**Work item:** Please give the count of lines below with the string "SCALE" in them, and no other words.

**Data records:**

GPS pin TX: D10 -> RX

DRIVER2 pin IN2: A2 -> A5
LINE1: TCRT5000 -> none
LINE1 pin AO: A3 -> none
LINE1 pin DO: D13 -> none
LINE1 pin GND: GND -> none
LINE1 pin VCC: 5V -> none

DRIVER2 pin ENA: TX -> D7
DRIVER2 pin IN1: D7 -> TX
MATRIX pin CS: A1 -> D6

...

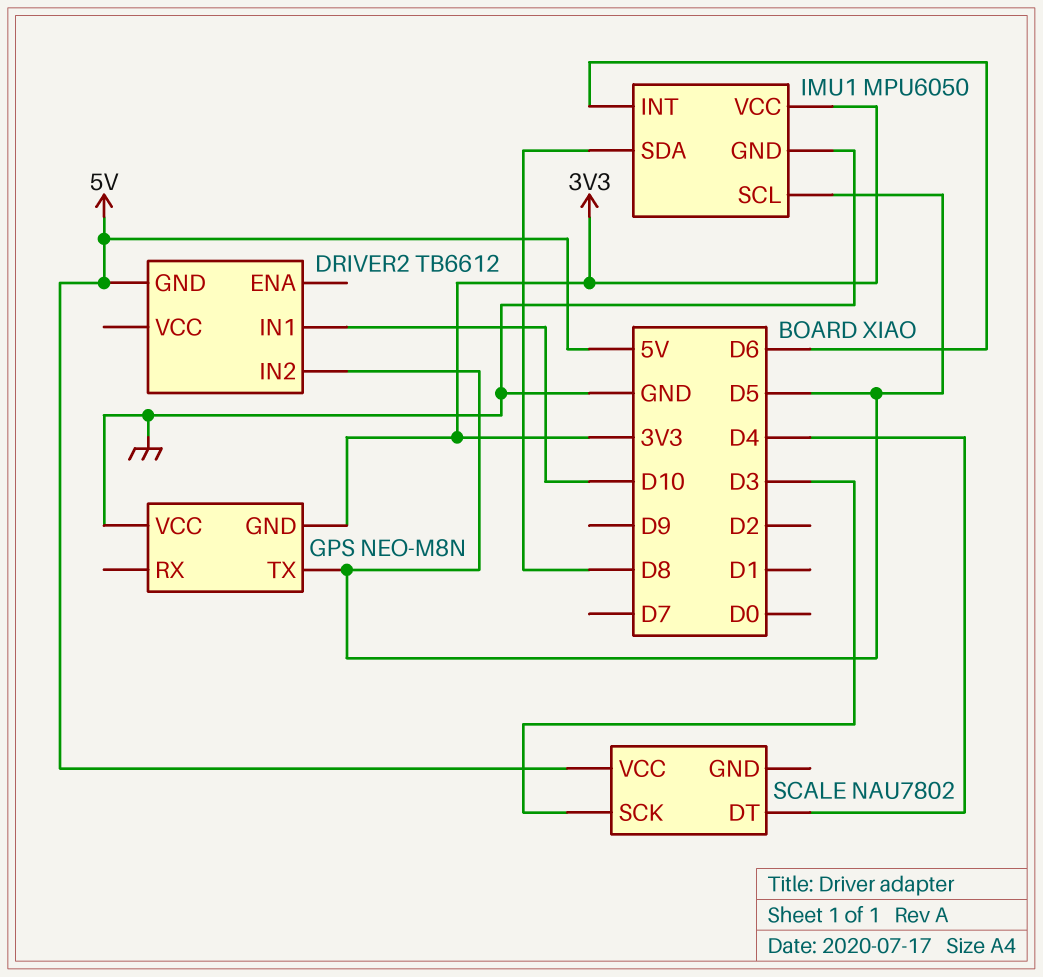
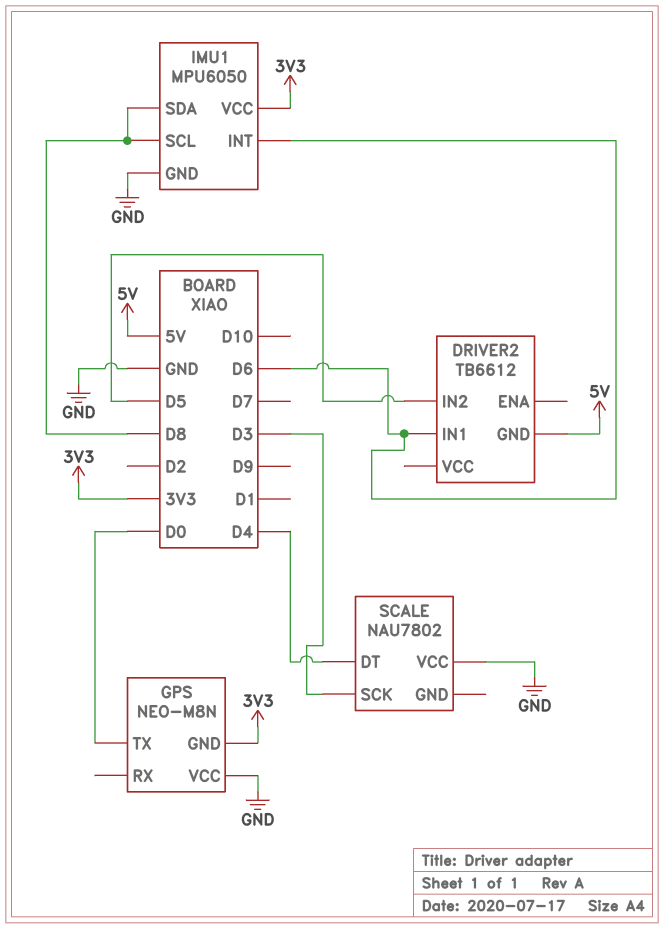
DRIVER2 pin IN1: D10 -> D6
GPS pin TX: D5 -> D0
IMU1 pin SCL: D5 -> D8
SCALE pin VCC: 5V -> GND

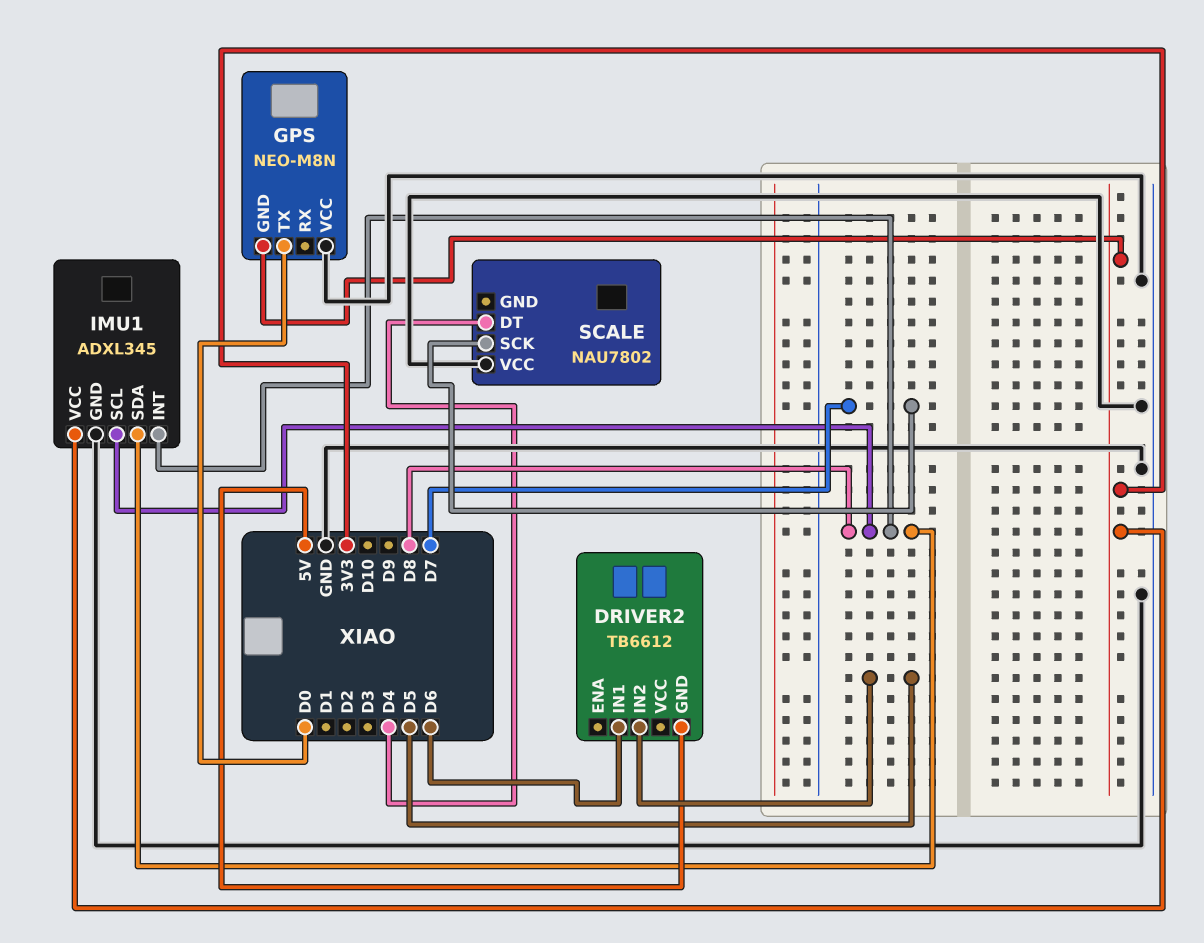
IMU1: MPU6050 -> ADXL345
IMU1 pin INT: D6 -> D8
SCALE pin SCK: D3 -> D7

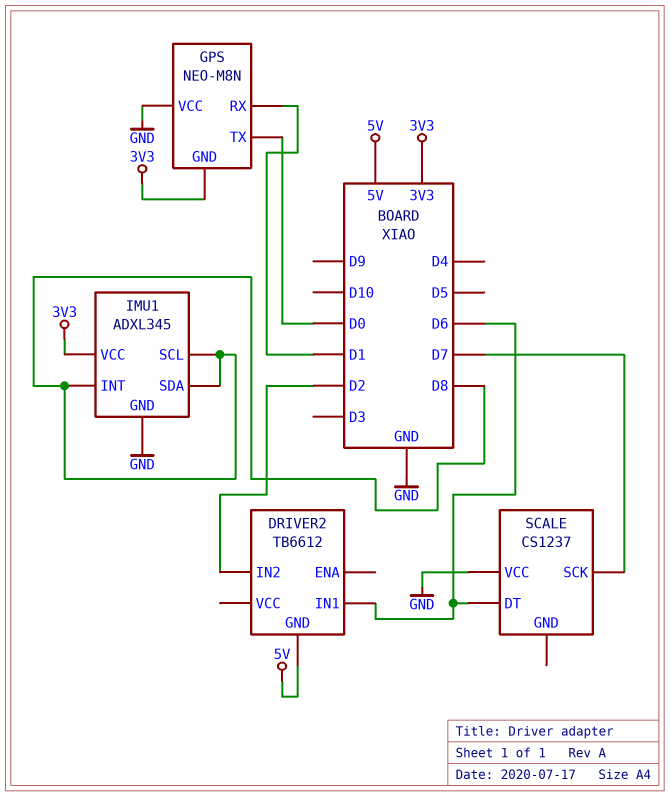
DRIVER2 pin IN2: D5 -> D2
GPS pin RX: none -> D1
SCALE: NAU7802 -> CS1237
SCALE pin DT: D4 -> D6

**Solution to this problem:** 4